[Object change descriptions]
────────────────────

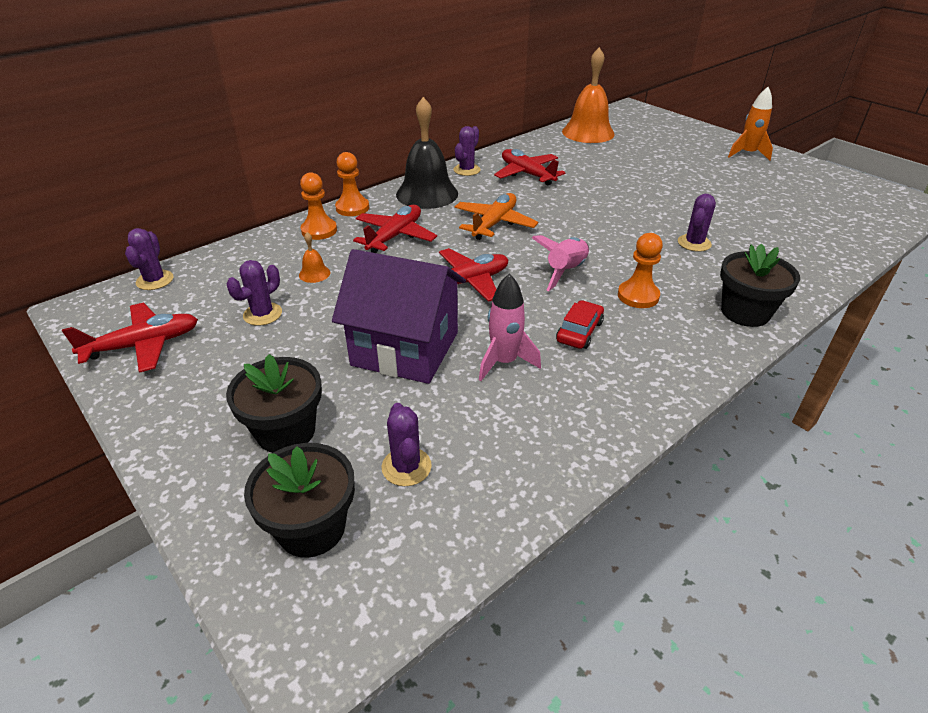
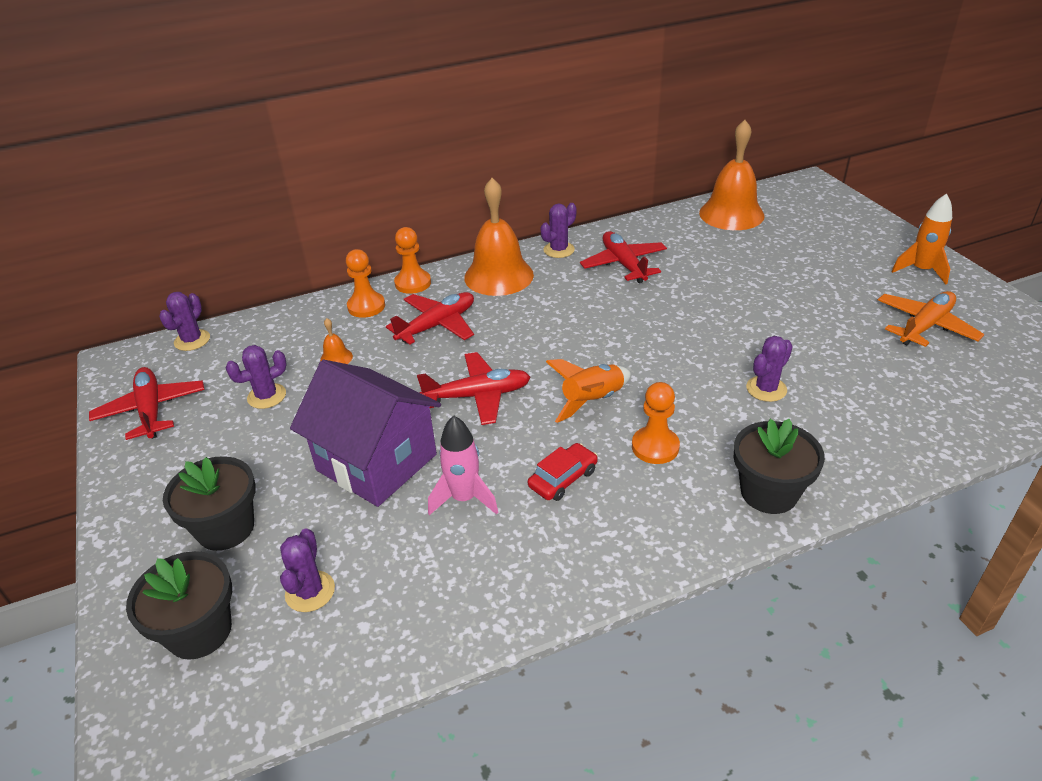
camera: 20 degrees right, 0 degrees up
red plane [62,303,198,373] -> red plane turned 105 degrees counterclockwise [89,367,205,440]
black bell [396,97,458,209] -> orange bell [464,178,534,296]
orange plane [455,193,538,240] -> orange plane moved to [878,291,984,347]
pink rocket [532,235,589,291] -> orange rocket [546,359,631,423]

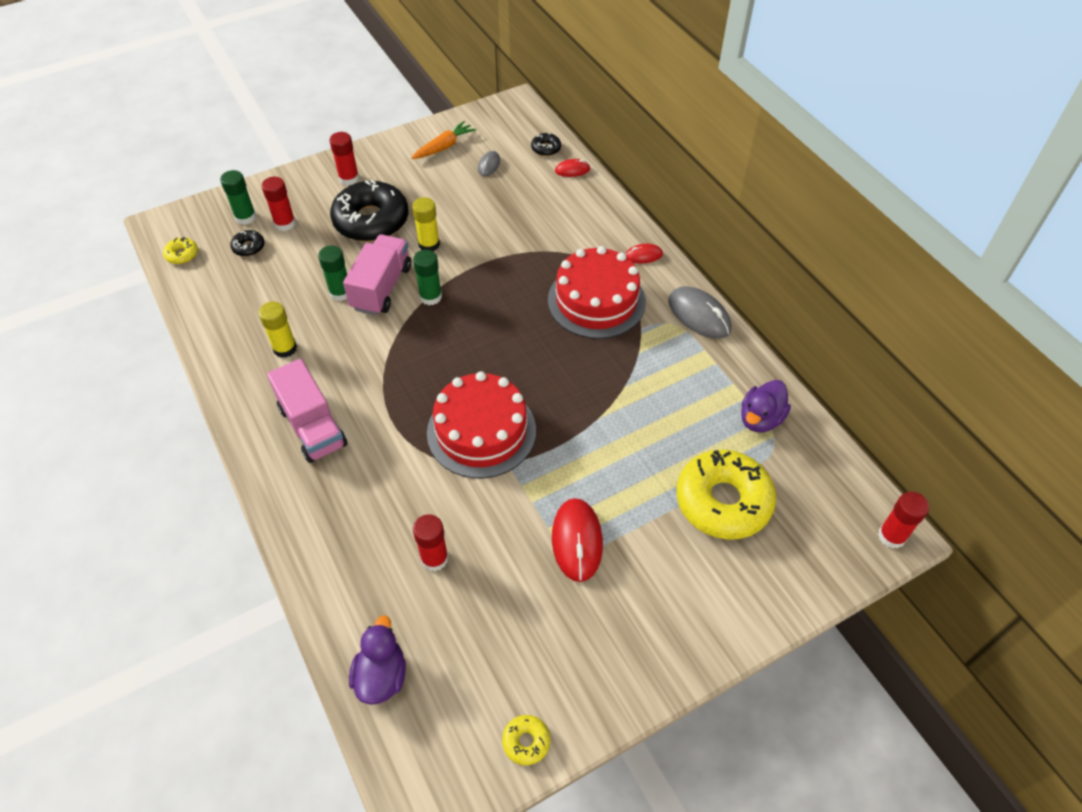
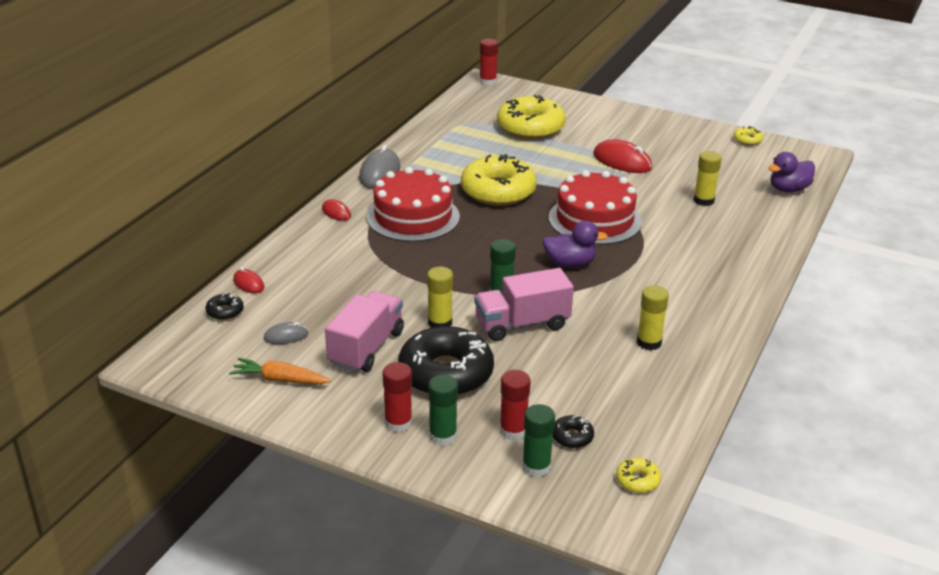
camera: 125 degrees left, 20 degrees down
pink truck [267,359,347,463] -> pink truck moved to [325,291,404,372]
green glue stick [318,245,347,301] -> green glue stick moved to [428,375,458,446]
red glue stick [413,514,449,571] -> yellow glue stick [694,151,722,206]
red mouse [552,498,603,582] -> red mouse turned 75 degrees clockwise [593,139,652,173]
purple duck [741,380,791,432] -> purple duck moved to [542,221,608,268]
none -> yellow donut [461,154,537,206]

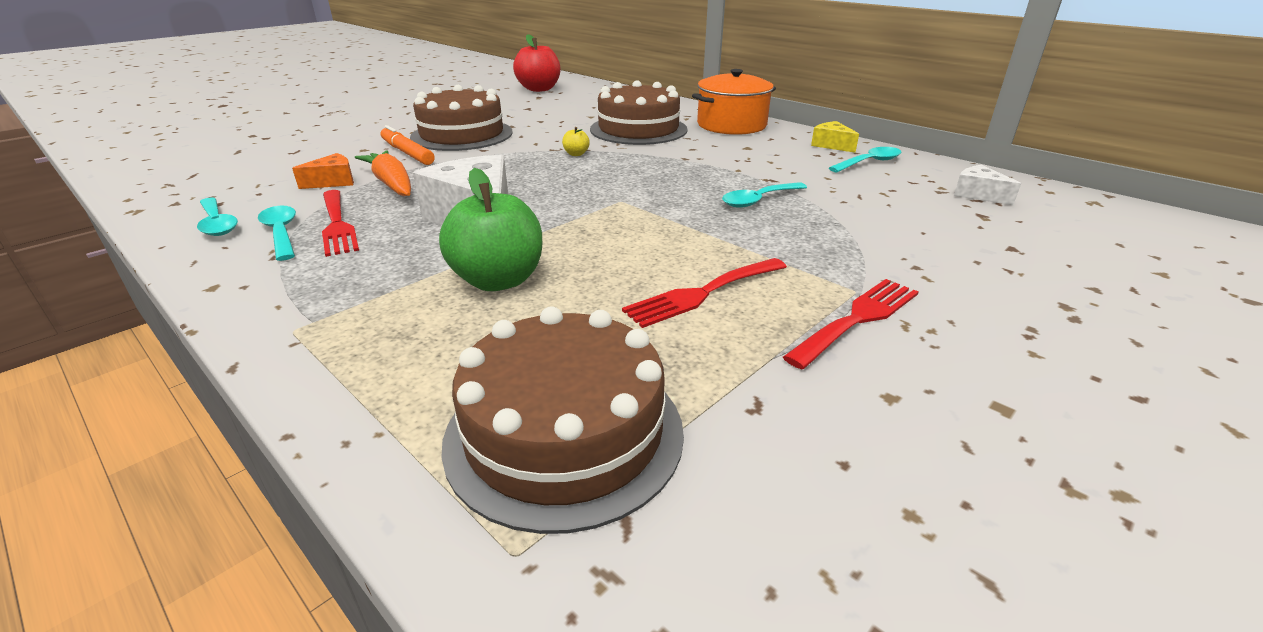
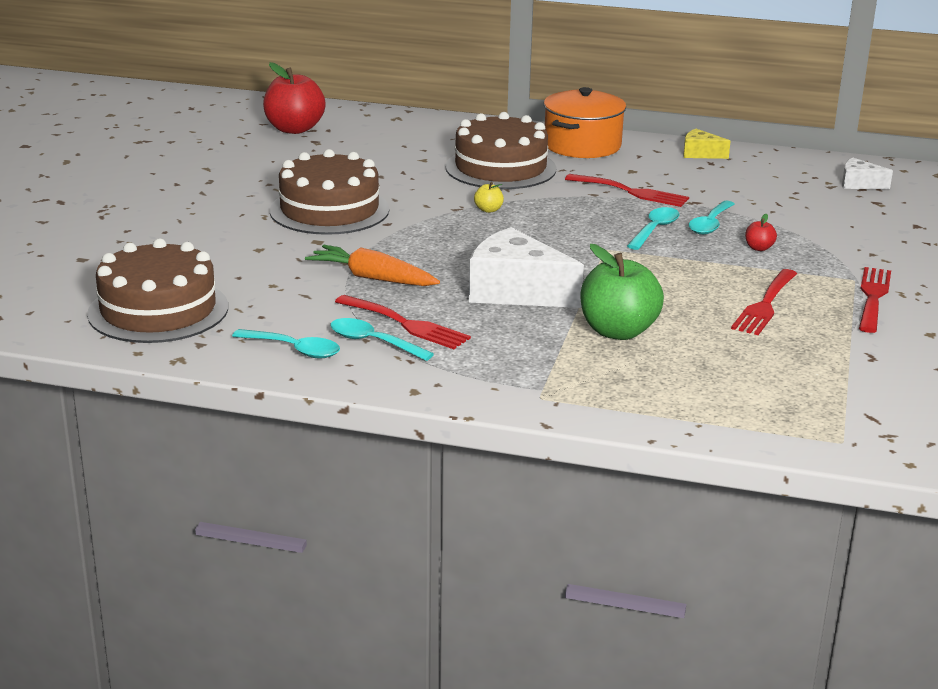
camera: 30 degrees left, 5 degrees down
orange cheese [292,153,354,189] -> none
orange marker [381,125,435,165] -> none
brown cake [441,307,684,534] -> brown cake moved to [87,238,228,343]
turquoise spoon [829,147,902,172] -> turquoise spoon moved to [627,207,679,250]
none -> red fork [565,174,689,207]
none -> red apple [745,214,777,251]

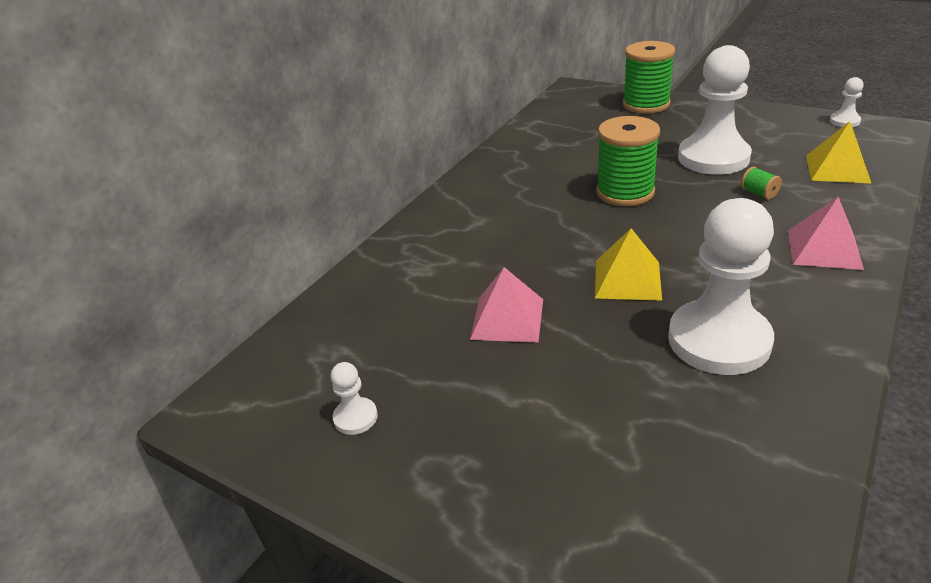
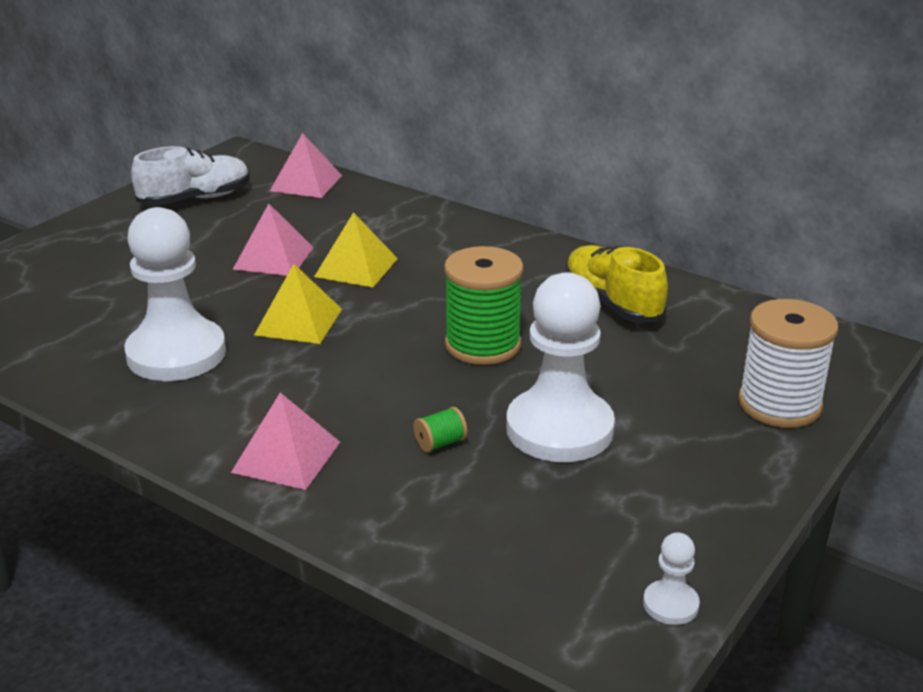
camera: 90 degrees right, 5 degrees down
white pawn [331,362,378,435] -> white shoe [131,146,250,206]
green spool [623,41,675,114] -> white spool [738,299,838,428]
yellow pyramid [806,121,872,184] -> yellow pyramid moved to [314,212,398,287]
none -> pink pyramid [270,133,342,198]
none -> yellow shoe [565,245,668,323]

────────────────────

**EXERCISE GOAL**: All lines from the one containing "white pawn [331,362,378,435]" down to the final line above are to be restated word for word; leave out the rest.

**EXERCISE ANSWER**:
white pawn [331,362,378,435] -> white shoe [131,146,250,206]
green spool [623,41,675,114] -> white spool [738,299,838,428]
yellow pyramid [806,121,872,184] -> yellow pyramid moved to [314,212,398,287]
none -> pink pyramid [270,133,342,198]
none -> yellow shoe [565,245,668,323]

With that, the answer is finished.